EXERCISE: Repeat exactly the line with "[(286,277),(303,271),(296,254),(287,258),(280,260),(286,277)]" and each line after it to the end of the data below; pictures stay out.

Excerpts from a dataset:
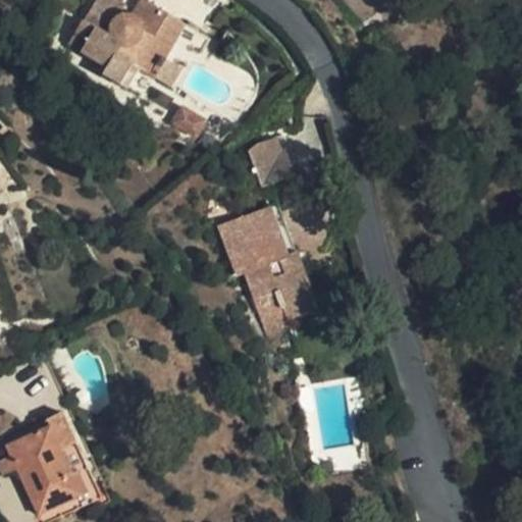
[(140,68),(155,77),(165,60),(163,59),(185,24),(144,0),(134,16),(127,14),(121,13),(125,7),(113,0),(97,0),(84,22),(82,20),(69,41),(107,65),(102,73),(126,89),(140,68)]
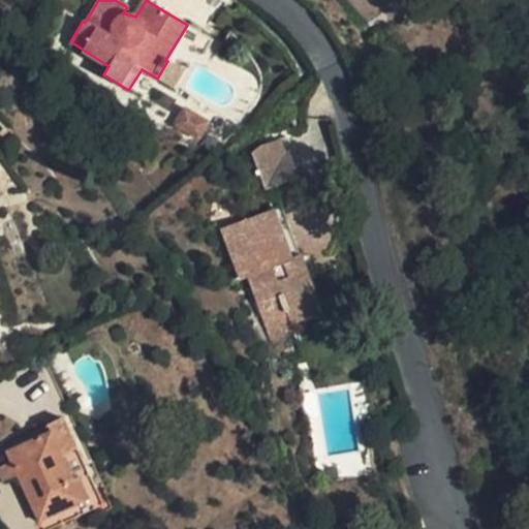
[(167,61),(157,79),(172,88),(183,70),(167,61)]
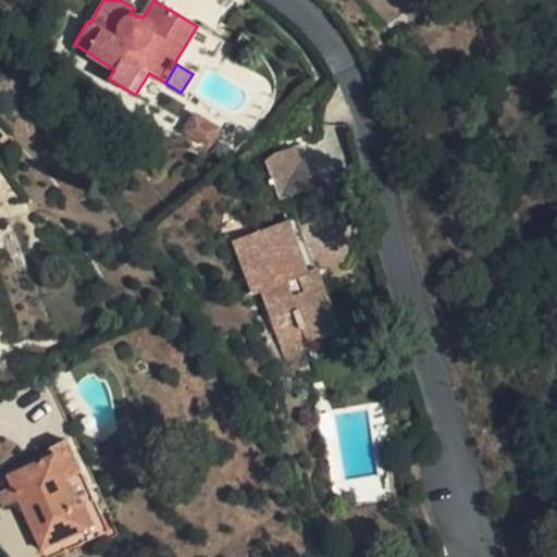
[(298,145),(263,156),(277,199),(312,188),(298,145)]
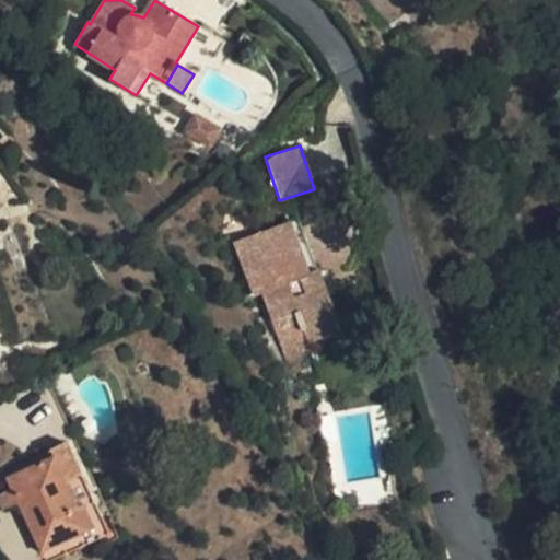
[(296,220),(288,223),(306,276),(316,271),(296,220)]
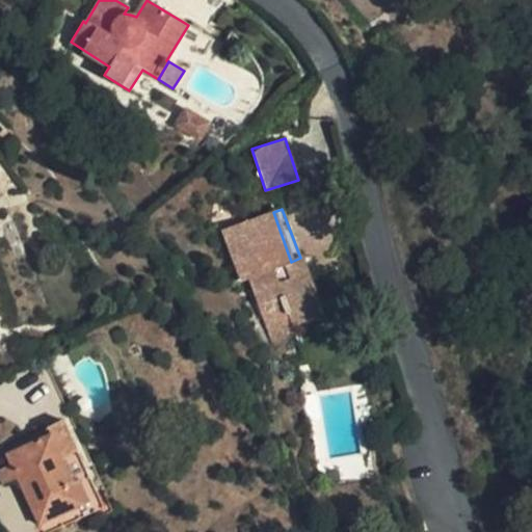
[(291,262),(273,212),(221,232),(240,284),(247,282),(272,345),(297,336),(294,327),(322,317),(307,274),(290,281),(284,264),(291,262)]
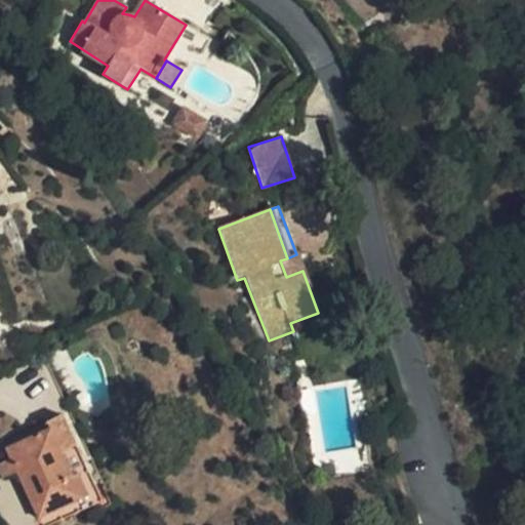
[(286,277),(303,271),(296,254),(287,258),(280,260),(286,277)]
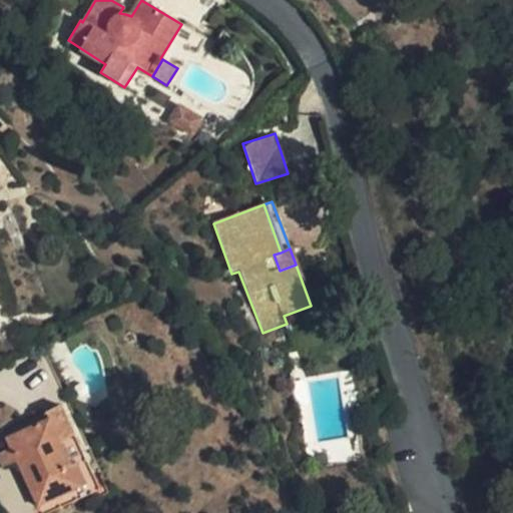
[(49,512),(100,489),(61,406),(3,433),(11,449),(5,452),(11,464),(17,461),(41,512),(49,512)]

ANSWER AREA:
[(286,277),(303,271),(296,254),(287,258),(280,260),(286,277)]
[(49,512),(100,489),(61,406),(3,433),(11,449),(5,452),(11,464),(17,461),(41,512),(49,512)]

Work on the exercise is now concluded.